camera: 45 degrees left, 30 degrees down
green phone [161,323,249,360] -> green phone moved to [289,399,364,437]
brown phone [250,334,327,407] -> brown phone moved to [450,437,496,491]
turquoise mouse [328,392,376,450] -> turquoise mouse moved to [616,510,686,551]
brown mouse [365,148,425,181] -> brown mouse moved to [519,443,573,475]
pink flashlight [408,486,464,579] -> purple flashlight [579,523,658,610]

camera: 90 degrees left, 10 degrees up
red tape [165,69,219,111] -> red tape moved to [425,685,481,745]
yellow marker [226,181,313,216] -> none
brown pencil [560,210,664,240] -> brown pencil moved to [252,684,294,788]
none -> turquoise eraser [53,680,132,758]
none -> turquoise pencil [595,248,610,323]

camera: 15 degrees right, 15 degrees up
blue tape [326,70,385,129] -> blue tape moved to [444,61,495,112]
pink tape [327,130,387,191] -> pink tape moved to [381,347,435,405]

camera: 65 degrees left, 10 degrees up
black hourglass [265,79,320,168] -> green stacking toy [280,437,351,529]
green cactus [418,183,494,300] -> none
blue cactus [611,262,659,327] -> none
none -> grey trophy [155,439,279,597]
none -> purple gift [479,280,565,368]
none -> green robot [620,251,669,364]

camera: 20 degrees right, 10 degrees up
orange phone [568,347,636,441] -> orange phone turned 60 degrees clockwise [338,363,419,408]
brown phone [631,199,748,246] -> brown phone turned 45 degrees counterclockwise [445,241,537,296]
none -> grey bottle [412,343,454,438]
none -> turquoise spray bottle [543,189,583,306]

Task directions:
Nothing but a number is wanted here: please count the lines in the entries above that include the word "brown".

Answer below:
4